------ Material for the task
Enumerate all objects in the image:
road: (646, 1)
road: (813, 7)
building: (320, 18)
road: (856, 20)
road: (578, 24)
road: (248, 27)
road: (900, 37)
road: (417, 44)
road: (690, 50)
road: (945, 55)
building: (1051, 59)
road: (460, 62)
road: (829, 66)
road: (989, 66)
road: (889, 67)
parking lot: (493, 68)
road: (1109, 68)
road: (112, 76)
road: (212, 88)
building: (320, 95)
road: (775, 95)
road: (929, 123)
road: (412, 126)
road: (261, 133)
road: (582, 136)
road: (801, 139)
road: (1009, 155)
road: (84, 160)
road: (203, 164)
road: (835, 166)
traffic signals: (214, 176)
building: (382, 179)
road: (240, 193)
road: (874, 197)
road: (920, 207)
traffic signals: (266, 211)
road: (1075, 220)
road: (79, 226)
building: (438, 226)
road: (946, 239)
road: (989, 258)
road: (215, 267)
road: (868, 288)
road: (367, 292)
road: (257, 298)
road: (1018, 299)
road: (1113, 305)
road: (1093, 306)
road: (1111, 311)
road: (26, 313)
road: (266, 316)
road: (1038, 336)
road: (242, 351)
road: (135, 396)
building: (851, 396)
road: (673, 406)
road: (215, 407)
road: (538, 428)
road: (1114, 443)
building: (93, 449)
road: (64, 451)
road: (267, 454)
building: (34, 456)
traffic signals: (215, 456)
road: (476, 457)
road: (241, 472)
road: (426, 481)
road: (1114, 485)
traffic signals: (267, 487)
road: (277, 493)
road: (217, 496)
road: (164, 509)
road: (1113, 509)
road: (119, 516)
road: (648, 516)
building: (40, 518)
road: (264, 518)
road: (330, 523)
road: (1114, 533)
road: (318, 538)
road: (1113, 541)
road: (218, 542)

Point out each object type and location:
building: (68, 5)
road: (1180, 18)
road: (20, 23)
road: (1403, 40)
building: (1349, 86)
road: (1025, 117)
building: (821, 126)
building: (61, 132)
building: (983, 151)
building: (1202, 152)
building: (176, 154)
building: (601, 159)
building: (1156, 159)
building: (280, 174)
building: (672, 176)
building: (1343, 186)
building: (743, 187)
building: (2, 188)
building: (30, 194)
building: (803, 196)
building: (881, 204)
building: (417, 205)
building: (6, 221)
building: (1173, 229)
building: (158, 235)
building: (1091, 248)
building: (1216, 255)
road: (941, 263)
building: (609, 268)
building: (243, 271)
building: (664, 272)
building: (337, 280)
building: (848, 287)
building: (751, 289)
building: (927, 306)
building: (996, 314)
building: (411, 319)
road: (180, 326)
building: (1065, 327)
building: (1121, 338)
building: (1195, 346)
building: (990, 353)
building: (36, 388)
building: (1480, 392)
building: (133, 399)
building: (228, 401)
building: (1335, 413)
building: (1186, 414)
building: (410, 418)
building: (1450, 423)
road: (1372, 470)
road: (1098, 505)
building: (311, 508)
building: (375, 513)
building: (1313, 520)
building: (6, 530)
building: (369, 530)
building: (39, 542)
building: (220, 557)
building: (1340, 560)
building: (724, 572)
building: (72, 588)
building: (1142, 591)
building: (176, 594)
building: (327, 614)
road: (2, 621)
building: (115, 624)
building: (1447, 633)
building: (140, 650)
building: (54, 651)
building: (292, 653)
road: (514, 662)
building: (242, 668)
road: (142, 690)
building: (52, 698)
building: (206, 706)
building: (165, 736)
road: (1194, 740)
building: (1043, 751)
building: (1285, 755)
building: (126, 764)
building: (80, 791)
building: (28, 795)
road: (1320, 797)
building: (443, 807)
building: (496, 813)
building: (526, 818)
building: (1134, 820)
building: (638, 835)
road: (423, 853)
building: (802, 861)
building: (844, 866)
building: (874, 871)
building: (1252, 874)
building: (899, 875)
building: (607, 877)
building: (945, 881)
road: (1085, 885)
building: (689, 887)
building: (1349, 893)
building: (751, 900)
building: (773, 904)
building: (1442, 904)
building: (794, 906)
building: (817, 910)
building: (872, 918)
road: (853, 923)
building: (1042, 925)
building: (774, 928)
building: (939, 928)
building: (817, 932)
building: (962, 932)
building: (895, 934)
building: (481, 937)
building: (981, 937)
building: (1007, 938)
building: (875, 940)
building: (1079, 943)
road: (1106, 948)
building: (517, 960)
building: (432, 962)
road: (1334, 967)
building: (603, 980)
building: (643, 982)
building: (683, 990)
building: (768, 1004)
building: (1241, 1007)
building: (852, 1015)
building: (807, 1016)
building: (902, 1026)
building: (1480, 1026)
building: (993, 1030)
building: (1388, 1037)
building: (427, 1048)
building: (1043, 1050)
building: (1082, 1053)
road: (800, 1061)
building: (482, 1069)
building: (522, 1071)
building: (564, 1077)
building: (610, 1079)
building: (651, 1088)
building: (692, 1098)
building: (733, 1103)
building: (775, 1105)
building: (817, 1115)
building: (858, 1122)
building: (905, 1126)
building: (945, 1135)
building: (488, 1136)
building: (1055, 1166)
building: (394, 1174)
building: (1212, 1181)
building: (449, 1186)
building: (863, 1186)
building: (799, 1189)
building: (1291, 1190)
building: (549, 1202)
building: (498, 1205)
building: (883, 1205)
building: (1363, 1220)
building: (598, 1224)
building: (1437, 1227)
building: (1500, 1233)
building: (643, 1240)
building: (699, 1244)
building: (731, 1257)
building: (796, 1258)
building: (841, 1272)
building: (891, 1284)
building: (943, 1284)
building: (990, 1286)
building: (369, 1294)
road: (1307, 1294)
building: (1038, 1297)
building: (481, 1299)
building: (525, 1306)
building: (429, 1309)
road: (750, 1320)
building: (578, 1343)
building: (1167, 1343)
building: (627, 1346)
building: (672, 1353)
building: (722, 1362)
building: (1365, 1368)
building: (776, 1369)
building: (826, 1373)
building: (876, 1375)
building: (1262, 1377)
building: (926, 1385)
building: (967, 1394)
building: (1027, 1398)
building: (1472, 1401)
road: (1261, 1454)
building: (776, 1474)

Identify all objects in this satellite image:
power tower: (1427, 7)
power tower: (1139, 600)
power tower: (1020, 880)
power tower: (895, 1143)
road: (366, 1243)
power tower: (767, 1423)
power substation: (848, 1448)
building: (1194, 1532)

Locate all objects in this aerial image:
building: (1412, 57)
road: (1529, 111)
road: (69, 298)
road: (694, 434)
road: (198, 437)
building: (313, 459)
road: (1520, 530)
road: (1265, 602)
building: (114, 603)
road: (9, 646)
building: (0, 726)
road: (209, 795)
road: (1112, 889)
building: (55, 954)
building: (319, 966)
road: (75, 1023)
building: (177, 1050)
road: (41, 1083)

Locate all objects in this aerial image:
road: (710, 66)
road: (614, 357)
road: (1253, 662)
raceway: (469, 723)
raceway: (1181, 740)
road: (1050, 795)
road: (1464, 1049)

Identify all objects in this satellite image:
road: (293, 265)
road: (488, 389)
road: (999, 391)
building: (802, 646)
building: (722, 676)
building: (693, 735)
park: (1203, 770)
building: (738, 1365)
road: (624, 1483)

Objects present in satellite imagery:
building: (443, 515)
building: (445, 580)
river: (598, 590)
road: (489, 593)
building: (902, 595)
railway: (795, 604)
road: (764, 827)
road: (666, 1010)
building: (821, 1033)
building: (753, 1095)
------------
Aim of the task: A word-for-word copy of the data is what should be returned.

Task response:
Enumerate all objects in the image:
road: (646, 1)
road: (813, 7)
building: (320, 18)
road: (856, 20)
road: (578, 24)
road: (248, 27)
road: (900, 37)
road: (417, 44)
road: (690, 50)
road: (945, 55)
building: (1051, 59)
road: (460, 62)
road: (829, 66)
road: (989, 66)
road: (889, 67)
parking lot: (493, 68)
road: (1109, 68)
road: (112, 76)
road: (212, 88)
building: (320, 95)
road: (775, 95)
road: (929, 123)
road: (412, 126)
road: (261, 133)
road: (582, 136)
road: (801, 139)
road: (1009, 155)
road: (84, 160)
road: (203, 164)
road: (835, 166)
traffic signals: (214, 176)
building: (382, 179)
road: (240, 193)
road: (874, 197)
road: (920, 207)
traffic signals: (266, 211)
road: (1075, 220)
road: (79, 226)
building: (438, 226)
road: (946, 239)
road: (989, 258)
road: (215, 267)
road: (868, 288)
road: (367, 292)
road: (257, 298)
road: (1018, 299)
road: (1113, 305)
road: (1093, 306)
road: (1111, 311)
road: (26, 313)
road: (266, 316)
road: (1038, 336)
road: (242, 351)
road: (135, 396)
building: (851, 396)
road: (673, 406)
road: (215, 407)
road: (538, 428)
road: (1114, 443)
building: (93, 449)
road: (64, 451)
road: (267, 454)
building: (34, 456)
traffic signals: (215, 456)
road: (476, 457)
road: (241, 472)
road: (426, 481)
road: (1114, 485)
traffic signals: (267, 487)
road: (277, 493)
road: (217, 496)
road: (164, 509)
road: (1113, 509)
road: (119, 516)
road: (648, 516)
building: (40, 518)
road: (264, 518)
road: (330, 523)
road: (1114, 533)
road: (318, 538)
road: (1113, 541)
road: (218, 542)

Point out each object type and location:
building: (68, 5)
road: (1180, 18)
road: (20, 23)
road: (1403, 40)
building: (1349, 86)
road: (1025, 117)
building: (821, 126)
building: (61, 132)
building: (983, 151)
building: (1202, 152)
building: (176, 154)
building: (601, 159)
building: (1156, 159)
building: (280, 174)
building: (672, 176)
building: (1343, 186)
building: (743, 187)
building: (2, 188)
building: (30, 194)
building: (803, 196)
building: (881, 204)
building: (417, 205)
building: (6, 221)
building: (1173, 229)
building: (158, 235)
building: (1091, 248)
building: (1216, 255)
road: (941, 263)
building: (609, 268)
building: (243, 271)
building: (664, 272)
building: (337, 280)
building: (848, 287)
building: (751, 289)
building: (927, 306)
building: (996, 314)
building: (411, 319)
road: (180, 326)
building: (1065, 327)
building: (1121, 338)
building: (1195, 346)
building: (990, 353)
building: (36, 388)
building: (1480, 392)
building: (133, 399)
building: (228, 401)
building: (1335, 413)
building: (1186, 414)
building: (410, 418)
building: (1450, 423)
road: (1372, 470)
road: (1098, 505)
building: (311, 508)
building: (375, 513)
building: (1313, 520)
building: (6, 530)
building: (369, 530)
building: (39, 542)
building: (220, 557)
building: (1340, 560)
building: (724, 572)
building: (72, 588)
building: (1142, 591)
building: (176, 594)
building: (327, 614)
road: (2, 621)
building: (115, 624)
building: (1447, 633)
building: (140, 650)
building: (54, 651)
building: (292, 653)
road: (514, 662)
building: (242, 668)
road: (142, 690)
building: (52, 698)
building: (206, 706)
building: (165, 736)
road: (1194, 740)
building: (1043, 751)
building: (1285, 755)
building: (126, 764)
building: (80, 791)
building: (28, 795)
road: (1320, 797)
building: (443, 807)
building: (496, 813)
building: (526, 818)
building: (1134, 820)
building: (638, 835)
road: (423, 853)
building: (802, 861)
building: (844, 866)
building: (874, 871)
building: (1252, 874)
building: (899, 875)
building: (607, 877)
building: (945, 881)
road: (1085, 885)
building: (689, 887)
building: (1349, 893)
building: (751, 900)
building: (773, 904)
building: (1442, 904)
building: (794, 906)
building: (817, 910)
building: (872, 918)
road: (853, 923)
building: (1042, 925)
building: (774, 928)
building: (939, 928)
building: (817, 932)
building: (962, 932)
building: (895, 934)
building: (481, 937)
building: (981, 937)
building: (1007, 938)
building: (875, 940)
building: (1079, 943)
road: (1106, 948)
building: (517, 960)
building: (432, 962)
road: (1334, 967)
building: (603, 980)
building: (643, 982)
building: (683, 990)
building: (768, 1004)
building: (1241, 1007)
building: (852, 1015)
building: (807, 1016)
building: (902, 1026)
building: (1480, 1026)
building: (993, 1030)
building: (1388, 1037)
building: (427, 1048)
building: (1043, 1050)
building: (1082, 1053)
road: (800, 1061)
building: (482, 1069)
building: (522, 1071)
building: (564, 1077)
building: (610, 1079)
building: (651, 1088)
building: (692, 1098)
building: (733, 1103)
building: (775, 1105)
building: (817, 1115)
building: (858, 1122)
building: (905, 1126)
building: (945, 1135)
building: (488, 1136)
building: (1055, 1166)
building: (394, 1174)
building: (1212, 1181)
building: (449, 1186)
building: (863, 1186)
building: (799, 1189)
building: (1291, 1190)
building: (549, 1202)
building: (498, 1205)
building: (883, 1205)
building: (1363, 1220)
building: (598, 1224)
building: (1437, 1227)
building: (1500, 1233)
building: (643, 1240)
building: (699, 1244)
building: (731, 1257)
building: (796, 1258)
building: (841, 1272)
building: (891, 1284)
building: (943, 1284)
building: (990, 1286)
building: (369, 1294)
road: (1307, 1294)
building: (1038, 1297)
building: (481, 1299)
building: (525, 1306)
building: (429, 1309)
road: (750, 1320)
building: (578, 1343)
building: (1167, 1343)
building: (627, 1346)
building: (672, 1353)
building: (722, 1362)
building: (1365, 1368)
building: (776, 1369)
building: (826, 1373)
building: (876, 1375)
building: (1262, 1377)
building: (926, 1385)
building: (967, 1394)
building: (1027, 1398)
building: (1472, 1401)
road: (1261, 1454)
building: (776, 1474)

Identify all objects in this satellite image:
power tower: (1427, 7)
power tower: (1139, 600)
power tower: (1020, 880)
power tower: (895, 1143)
road: (366, 1243)
power tower: (767, 1423)
power substation: (848, 1448)
building: (1194, 1532)

Locate all objects in this aerial image:
building: (1412, 57)
road: (1529, 111)
road: (69, 298)
road: (694, 434)
road: (198, 437)
building: (313, 459)
road: (1520, 530)
road: (1265, 602)
building: (114, 603)
road: (9, 646)
building: (0, 726)
road: (209, 795)
road: (1112, 889)
building: (55, 954)
building: (319, 966)
road: (75, 1023)
building: (177, 1050)
road: (41, 1083)

Locate all objects in this aerial image:
road: (710, 66)
road: (614, 357)
road: (1253, 662)
raceway: (469, 723)
raceway: (1181, 740)
road: (1050, 795)
road: (1464, 1049)

Identify all objects in this satellite image:
road: (293, 265)
road: (488, 389)
road: (999, 391)
building: (802, 646)
building: (722, 676)
building: (693, 735)
park: (1203, 770)
building: (738, 1365)
road: (624, 1483)

Objects present in satellite imagery:
building: (443, 515)
building: (445, 580)
river: (598, 590)
road: (489, 593)
building: (902, 595)
railway: (795, 604)
road: (764, 827)
road: (666, 1010)
building: (821, 1033)
building: (753, 1095)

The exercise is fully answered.